**DATA FOR ANALYSIS**.
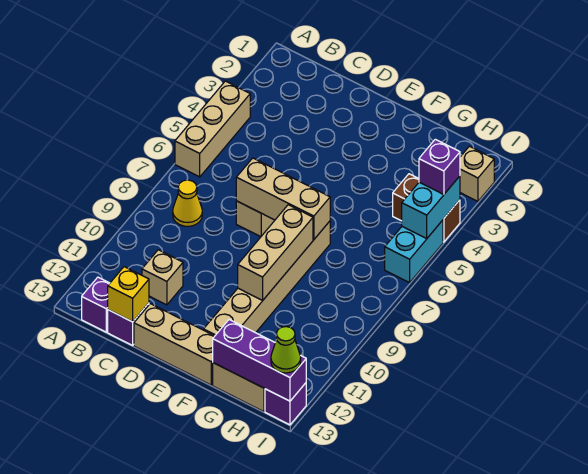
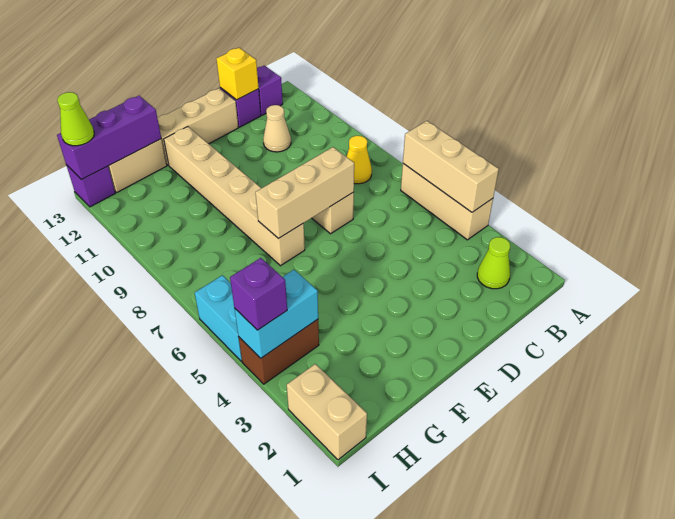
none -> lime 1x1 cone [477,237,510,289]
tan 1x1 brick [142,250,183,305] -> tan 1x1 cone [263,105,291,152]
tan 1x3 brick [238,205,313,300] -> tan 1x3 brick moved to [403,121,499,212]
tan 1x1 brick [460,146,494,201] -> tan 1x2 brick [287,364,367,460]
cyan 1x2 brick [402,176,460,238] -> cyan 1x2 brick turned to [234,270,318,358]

...

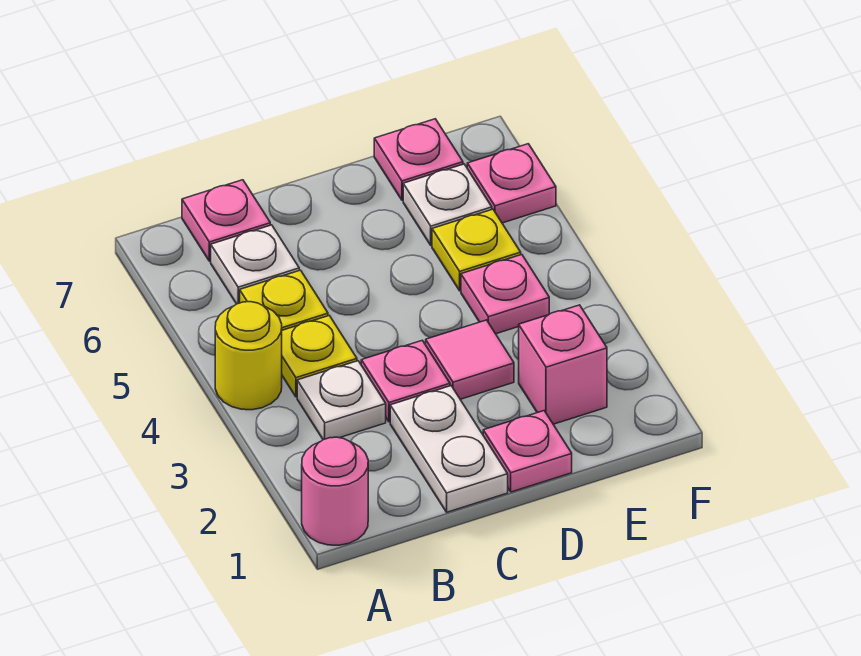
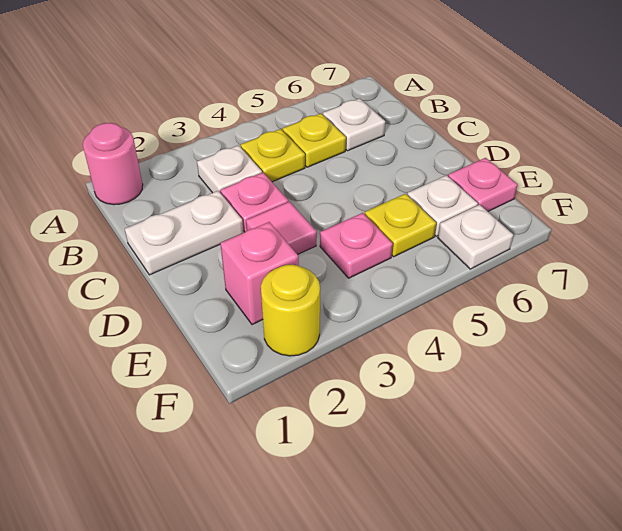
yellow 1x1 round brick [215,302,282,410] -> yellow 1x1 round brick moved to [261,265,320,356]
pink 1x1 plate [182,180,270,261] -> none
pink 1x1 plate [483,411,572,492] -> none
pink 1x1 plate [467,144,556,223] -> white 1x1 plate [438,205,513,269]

**WHAT THIS TASK INVOLVES**. Looking back over the data above, restate word for word the lines that begin at the line with "tan 1x1 brick [142,250,183,305]" and end at the line with "cyan 1x2 brick [402,176,460,238]", inclusive.

**ANSWER BOX**.
tan 1x1 brick [142,250,183,305] -> tan 1x1 cone [263,105,291,152]
tan 1x3 brick [238,205,313,300] -> tan 1x3 brick moved to [403,121,499,212]
tan 1x1 brick [460,146,494,201] -> tan 1x2 brick [287,364,367,460]
cyan 1x2 brick [402,176,460,238] -> cyan 1x2 brick turned to [234,270,318,358]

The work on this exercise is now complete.